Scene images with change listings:
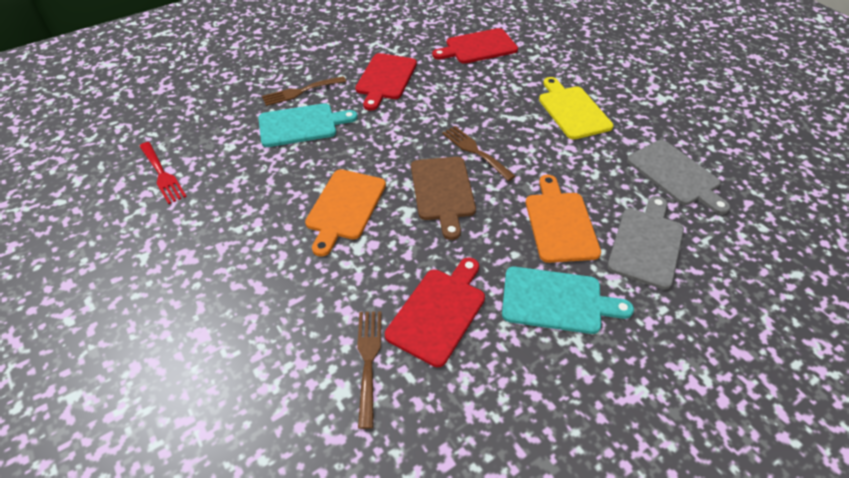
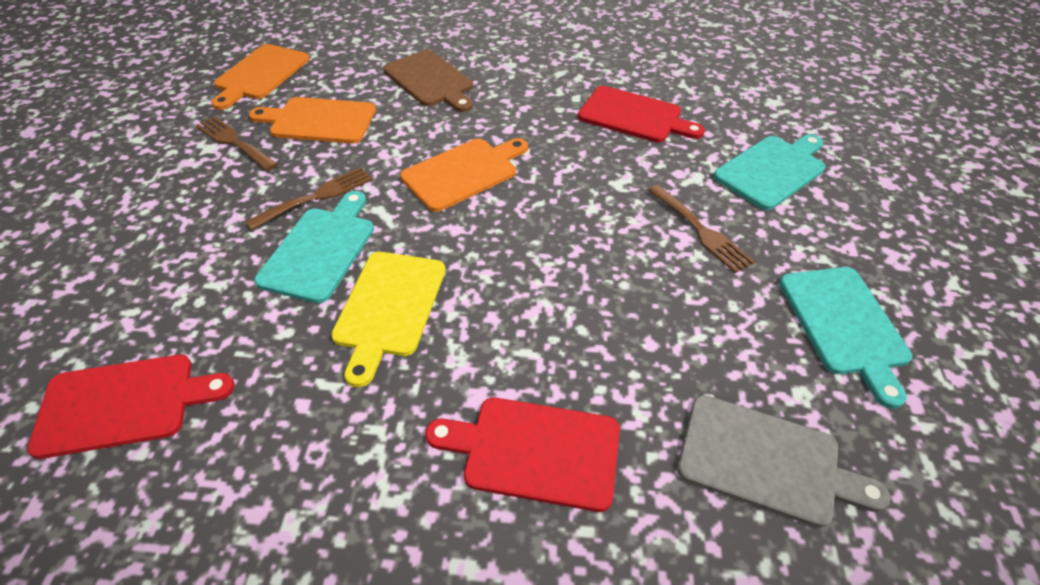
grey cutting board: 2 -> 1
orange cutting board: 2 -> 3
red fork: 1 -> 0
turquoise cutting board: 2 -> 3

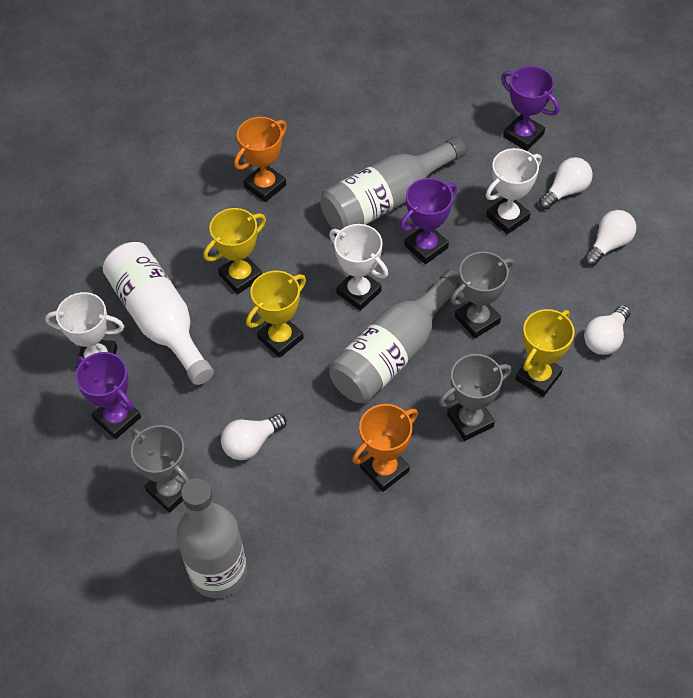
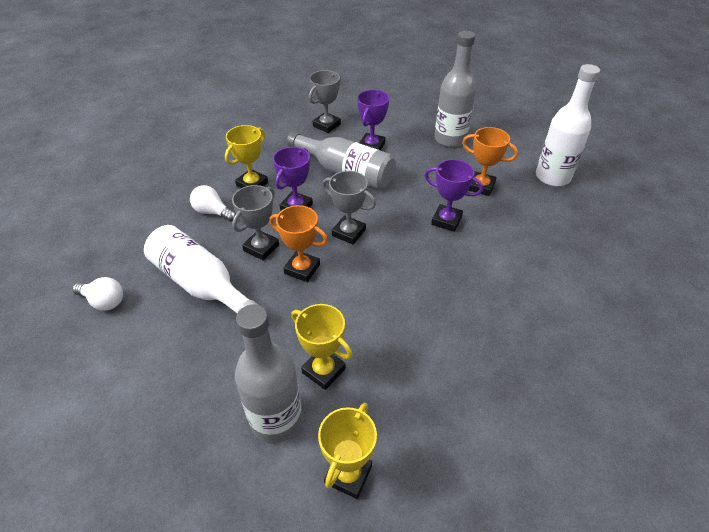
white bottle: 1 -> 2
white light bulb: 4 -> 2
white trophy: 3 -> 0

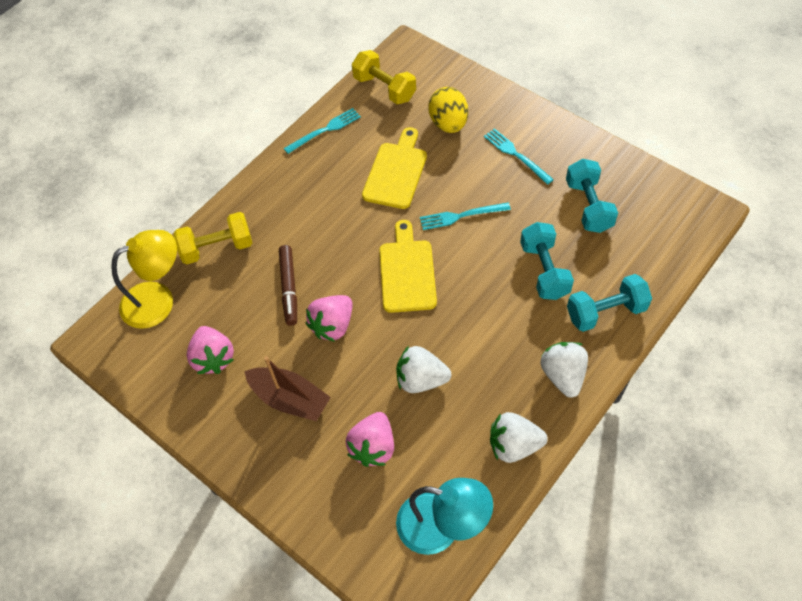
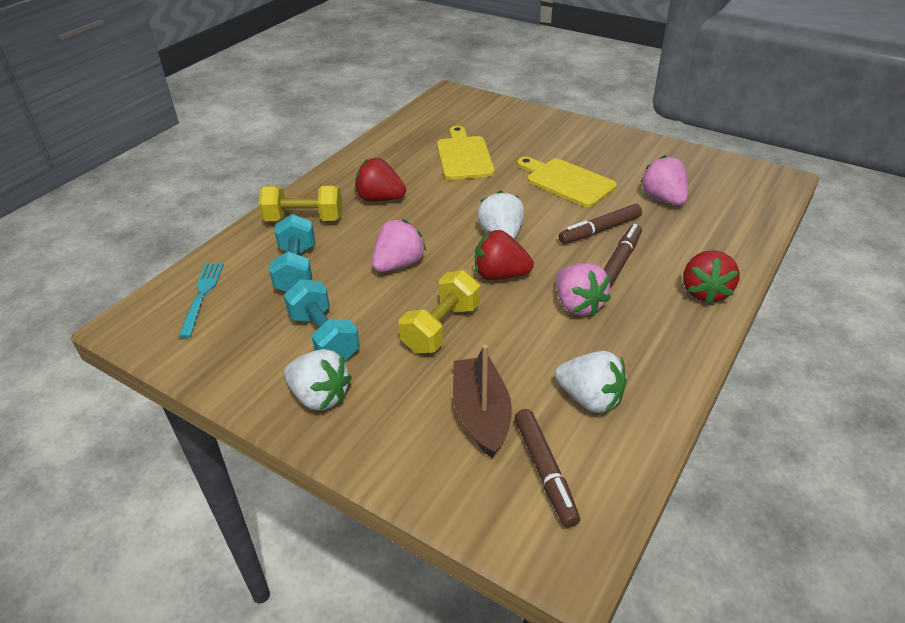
brown marker: 1 -> 3
red strawberry: 0 -> 3
turquoise dumbbell: 3 -> 2
turquoise fork: 3 -> 1
turquoise lamp: 1 -> 0
yellow egg: 1 -> 0
yellow lamp: 1 -> 0

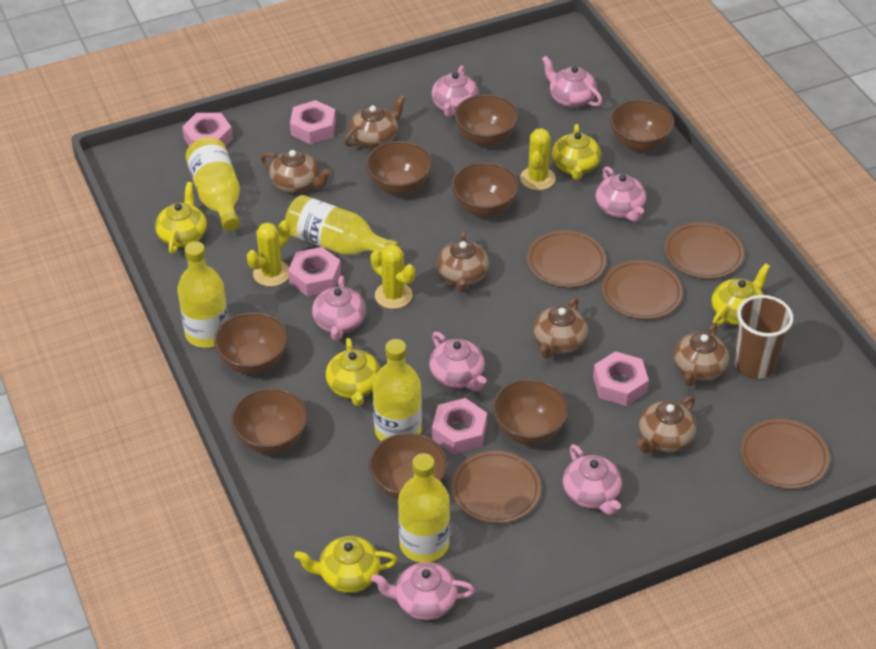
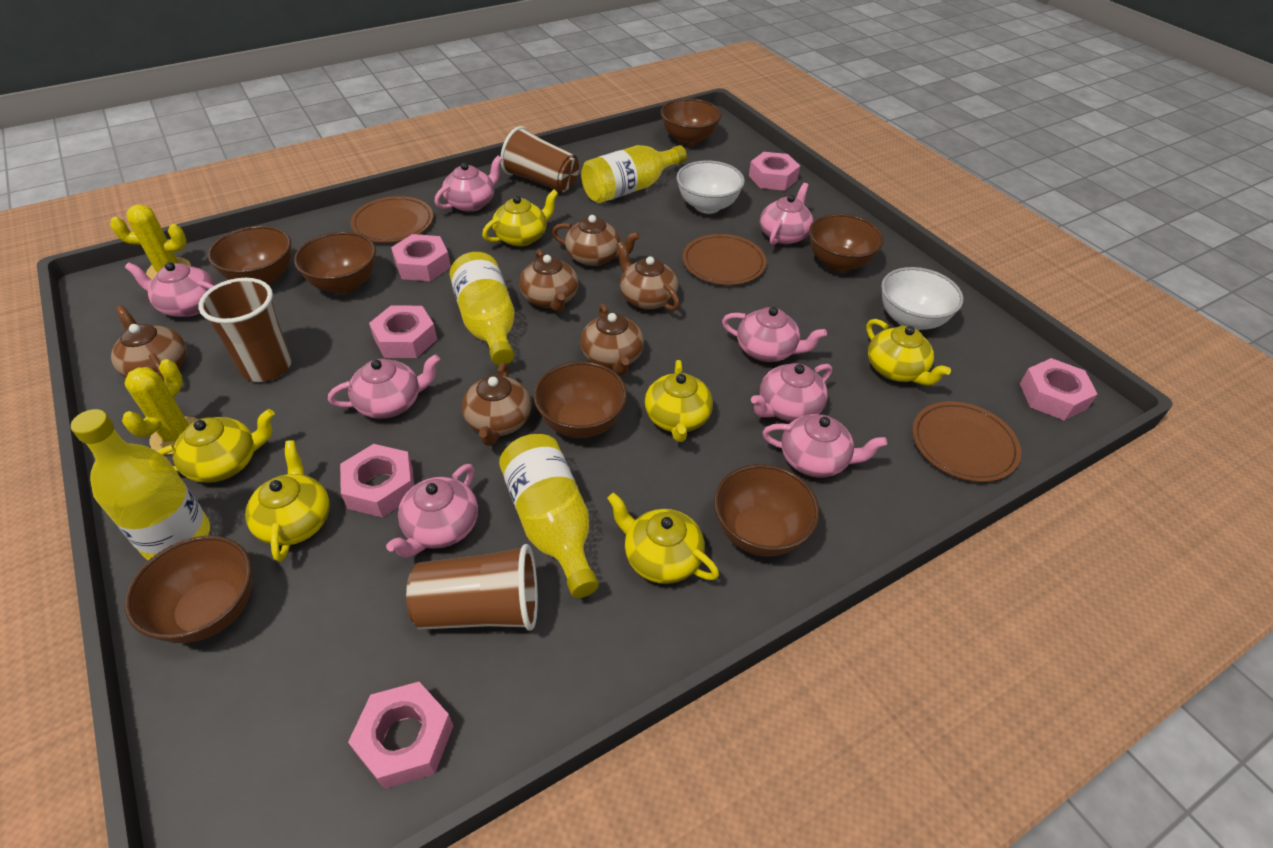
brown bowl: 8 -> 7
brown cup: 1 -> 3
brown plate: 5 -> 3
pink nut: 5 -> 6
pink teapot: 7 -> 8
white bowl: 0 -> 2
yellow bottle: 5 -> 4
yellow cactus: 3 -> 2
yellow teapot: 5 -> 6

EXERCISE: Begin at the line containing "turquoise dumbbell: 3 -> 2" and write out every line to the end of the data exactly. Skip the pictures.

TASK RESPONSE:
turquoise dumbbell: 3 -> 2
turquoise fork: 3 -> 1
turquoise lamp: 1 -> 0
yellow egg: 1 -> 0
yellow lamp: 1 -> 0

brown bowl: 8 -> 7
brown cup: 1 -> 3
brown plate: 5 -> 3
pink nut: 5 -> 6
pink teapot: 7 -> 8
white bowl: 0 -> 2
yellow bottle: 5 -> 4
yellow cactus: 3 -> 2
yellow teapot: 5 -> 6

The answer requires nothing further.